**Exercise details:** Repeat nothing but the lines below running from the one containing "pos2: [985, 237]" to the one containing "pos2: [409, 266]". Keep both end lines.

**Supplied material:**
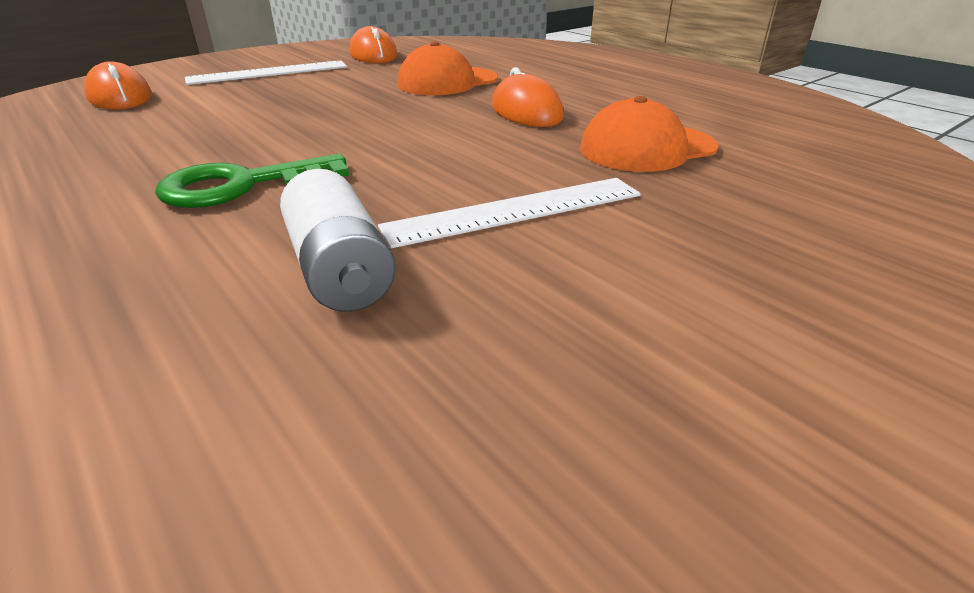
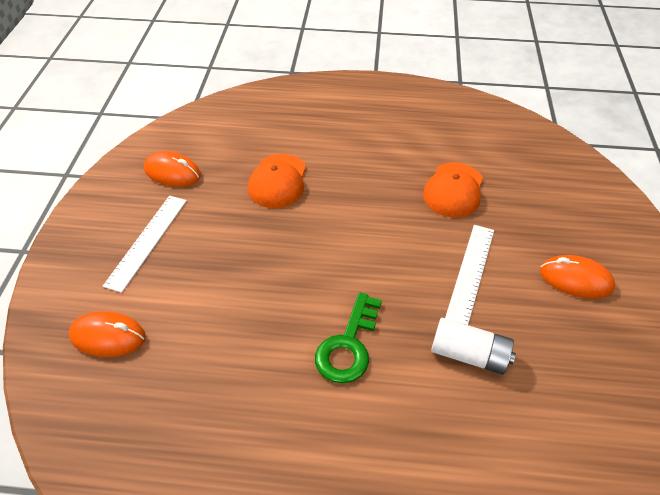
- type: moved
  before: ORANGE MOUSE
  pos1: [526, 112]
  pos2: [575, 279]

--

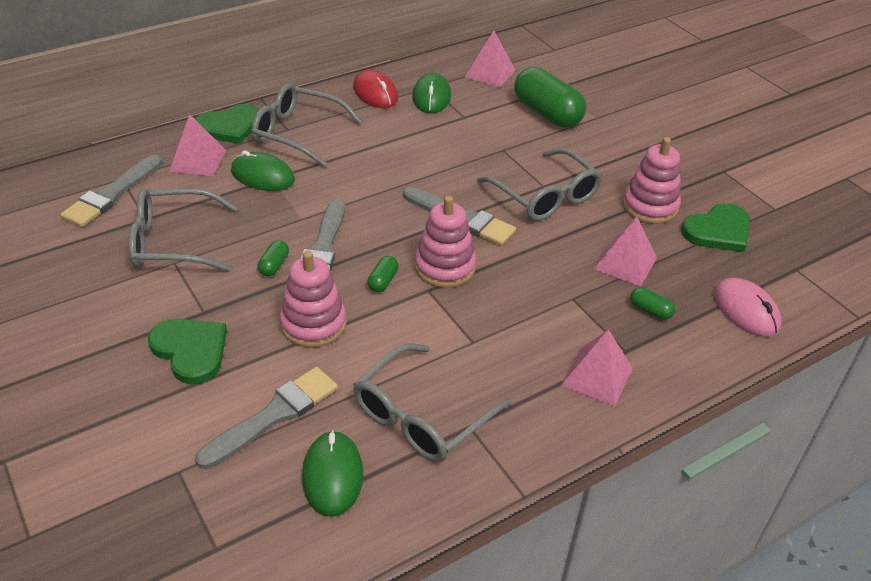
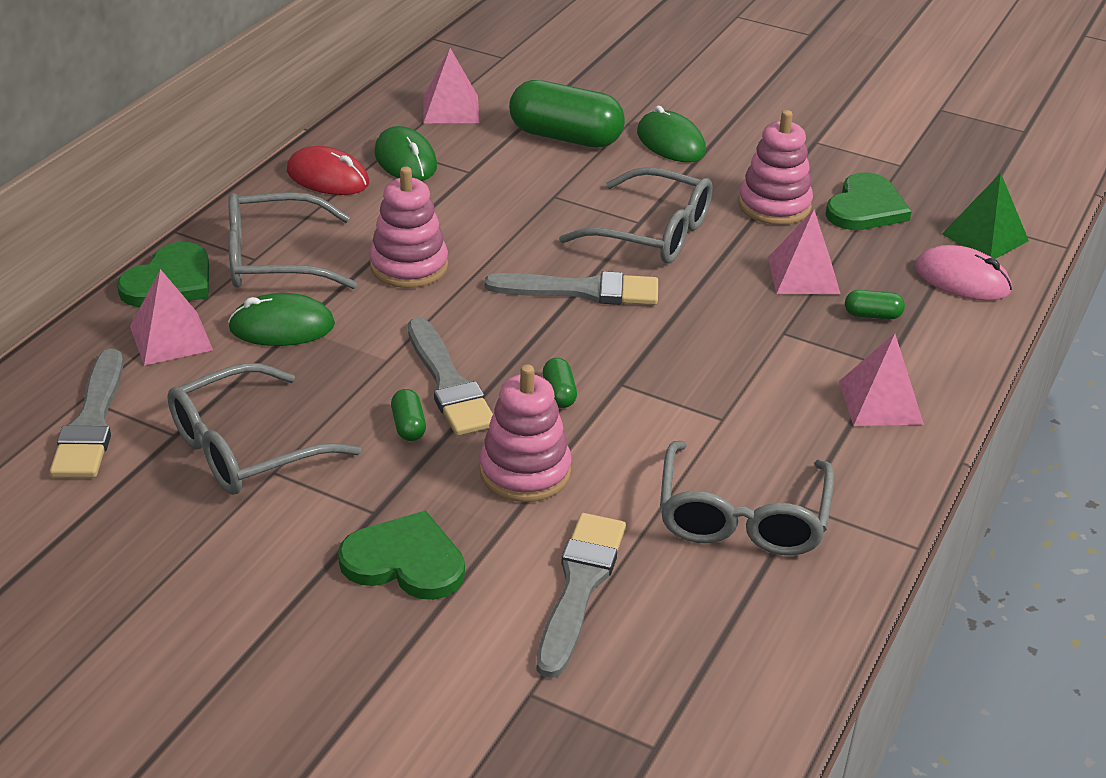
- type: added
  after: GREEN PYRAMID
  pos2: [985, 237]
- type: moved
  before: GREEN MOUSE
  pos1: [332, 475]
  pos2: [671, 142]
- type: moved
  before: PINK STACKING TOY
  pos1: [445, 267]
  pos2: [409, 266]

**Exercise output:**
  pos2: [985, 237]
- type: moved
  before: GREEN MOUSE
  pos1: [332, 475]
  pos2: [671, 142]
- type: moved
  before: PINK STACKING TOY
  pos1: [445, 267]
  pos2: [409, 266]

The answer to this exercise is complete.